§ **TASK DIRECTIONS**
Extract the full listing verbatim and drop any pictures from your copy.

§ **GIVEN INFORMATION**
___

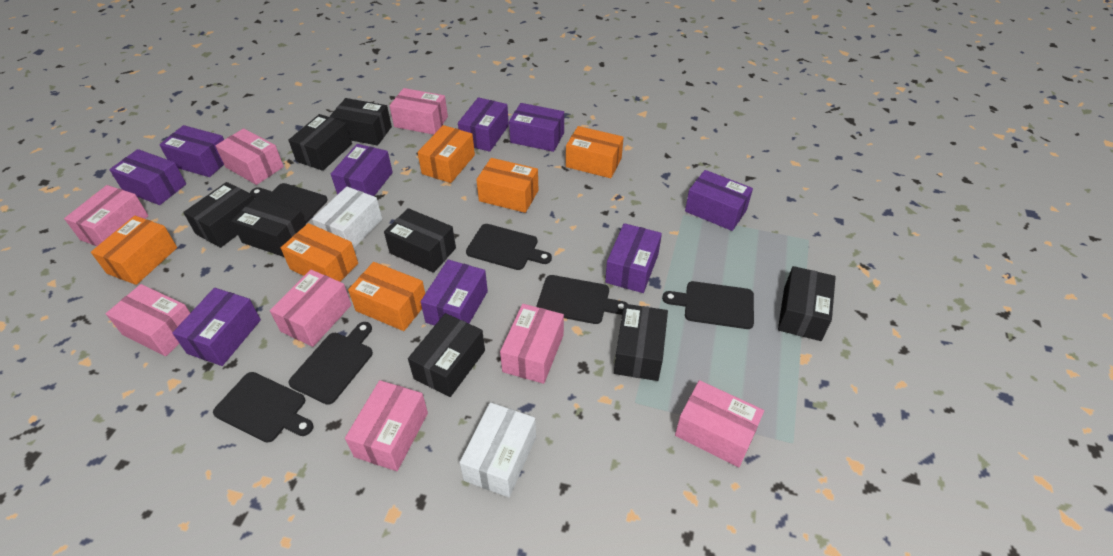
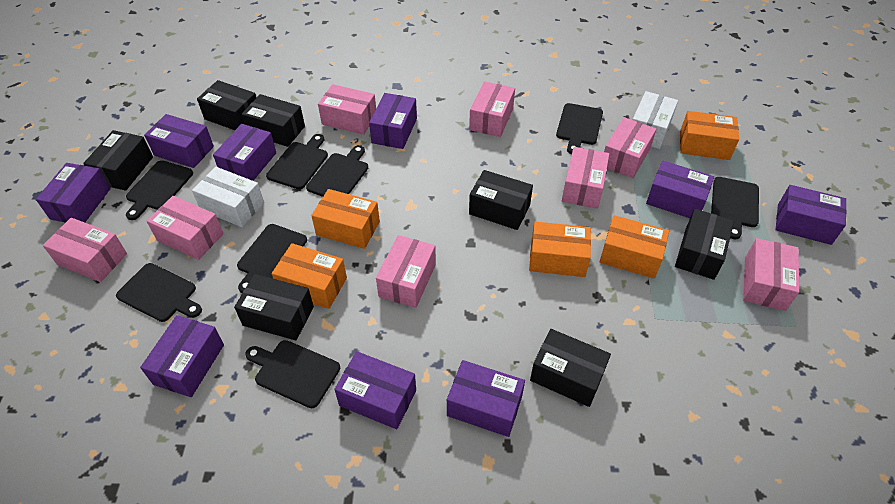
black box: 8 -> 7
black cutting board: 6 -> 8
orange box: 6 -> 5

___

§ **RESULT FOR THIS EXERCISE**
black box: 8 -> 7
black cutting board: 6 -> 8
orange box: 6 -> 5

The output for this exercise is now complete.